DATA SHOWN
****************************************

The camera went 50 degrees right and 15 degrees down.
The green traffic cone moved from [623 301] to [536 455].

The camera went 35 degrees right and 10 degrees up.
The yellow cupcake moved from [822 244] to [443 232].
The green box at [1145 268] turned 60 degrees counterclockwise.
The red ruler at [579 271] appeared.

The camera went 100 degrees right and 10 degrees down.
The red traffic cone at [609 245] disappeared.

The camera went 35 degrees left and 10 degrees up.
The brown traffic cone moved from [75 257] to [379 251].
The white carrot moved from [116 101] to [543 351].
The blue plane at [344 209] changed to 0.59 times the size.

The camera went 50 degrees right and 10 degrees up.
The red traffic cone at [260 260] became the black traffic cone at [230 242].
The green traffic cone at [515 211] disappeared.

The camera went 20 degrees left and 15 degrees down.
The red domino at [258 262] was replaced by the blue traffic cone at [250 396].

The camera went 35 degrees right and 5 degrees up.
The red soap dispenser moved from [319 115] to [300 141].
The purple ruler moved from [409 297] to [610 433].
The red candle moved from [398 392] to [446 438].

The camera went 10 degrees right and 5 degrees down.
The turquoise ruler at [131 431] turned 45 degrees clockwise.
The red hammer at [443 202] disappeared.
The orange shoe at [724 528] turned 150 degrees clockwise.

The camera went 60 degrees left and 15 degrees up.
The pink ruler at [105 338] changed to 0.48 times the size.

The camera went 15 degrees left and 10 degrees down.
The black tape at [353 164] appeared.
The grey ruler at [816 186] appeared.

****************************************

PROBLEM DETAILS
After reading the data above, return it verbatim in full.

TASK SOLUTION
The camera went 50 degrees right and 15 degrees down.
The green traffic cone moved from [623 301] to [536 455].

The camera went 35 degrees right and 10 degrees up.
The yellow cupcake moved from [822 244] to [443 232].
The green box at [1145 268] turned 60 degrees counterclockwise.
The red ruler at [579 271] appeared.

The camera went 100 degrees right and 10 degrees down.
The red traffic cone at [609 245] disappeared.

The camera went 35 degrees left and 10 degrees up.
The brown traffic cone moved from [75 257] to [379 251].
The white carrot moved from [116 101] to [543 351].
The blue plane at [344 209] changed to 0.59 times the size.

The camera went 50 degrees right and 10 degrees up.
The red traffic cone at [260 260] became the black traffic cone at [230 242].
The green traffic cone at [515 211] disappeared.

The camera went 20 degrees left and 15 degrees down.
The red domino at [258 262] was replaced by the blue traffic cone at [250 396].

The camera went 35 degrees right and 5 degrees up.
The red soap dispenser moved from [319 115] to [300 141].
The purple ruler moved from [409 297] to [610 433].
The red candle moved from [398 392] to [446 438].

The camera went 10 degrees right and 5 degrees down.
The turquoise ruler at [131 431] turned 45 degrees clockwise.
The red hammer at [443 202] disappeared.
The orange shoe at [724 528] turned 150 degrees clockwise.

The camera went 60 degrees left and 15 degrees up.
The pink ruler at [105 338] changed to 0.48 times the size.

The camera went 15 degrees left and 10 degrees down.
The black tape at [353 164] appeared.
The grey ruler at [816 186] appeared.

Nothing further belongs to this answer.